#### AIM OF THE TASK:
Give back exactly the line that contains "R2: 2.2k (CHG, STAT) -> 2.2k (DIS, RC)" and all the lines after it in the records below, to the very last, with no other output.

#### DATA:
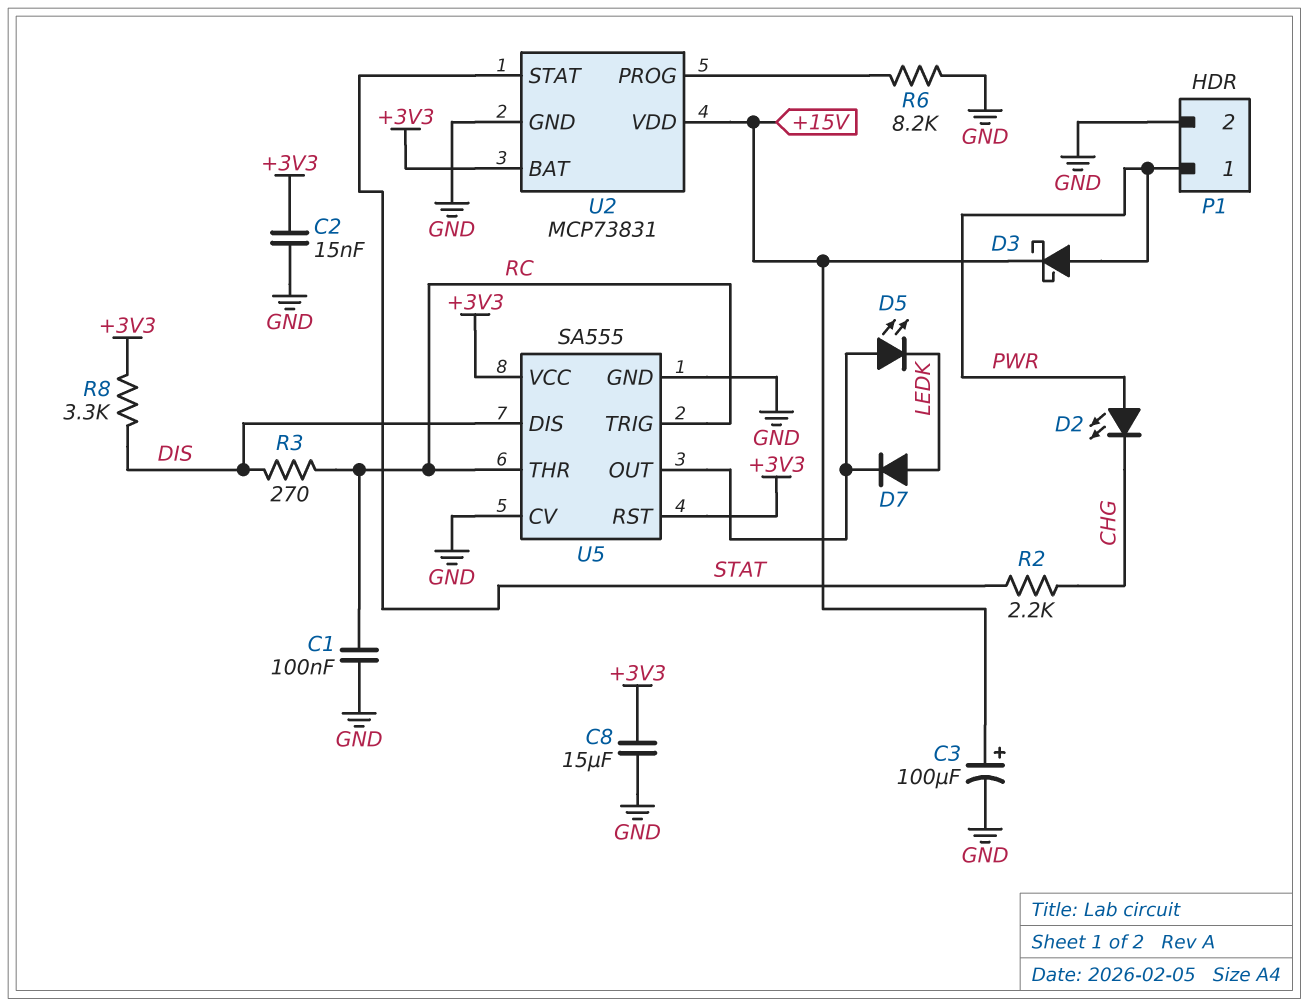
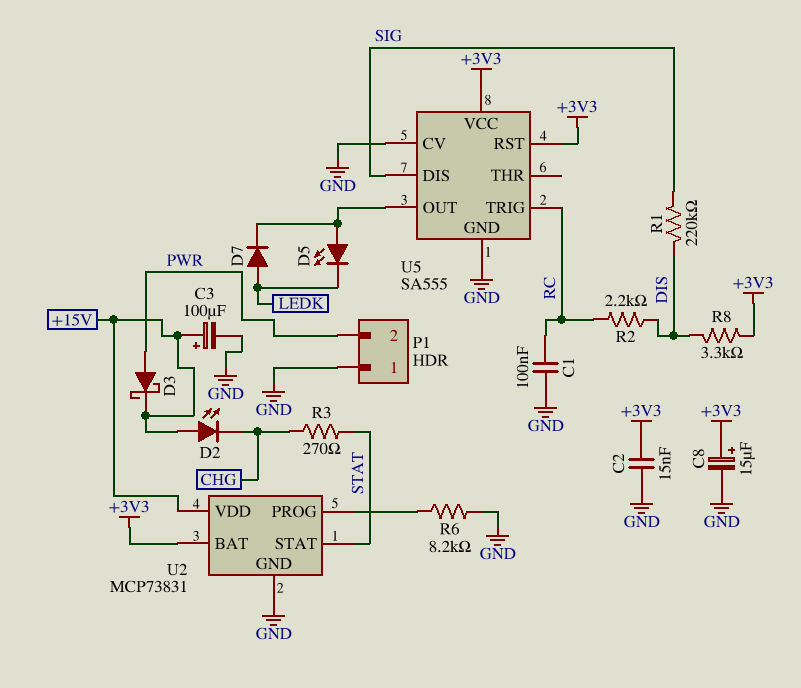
C8: 15uF (+3V3, GND) -> 15uF (plus +3V3, minus GND)
D2: LED (A PWR, K CHG) -> LED (A +15V, K CHG)
P1 pin 1: PWR -> GND
P1 pin 2: GND -> PWR
R1: none -> 220k (DIS, SIG)
R2: 2.2k (CHG, STAT) -> 2.2k (DIS, RC)
R3: 270 (DIS, RC) -> 270 (CHG, STAT)
U5 pin DIS: DIS -> SIG
U5 pin THR: RC -> none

#### SOLUTION TO THIS TASK:
R2: 2.2k (CHG, STAT) -> 2.2k (DIS, RC)
R3: 270 (DIS, RC) -> 270 (CHG, STAT)
U5 pin DIS: DIS -> SIG
U5 pin THR: RC -> none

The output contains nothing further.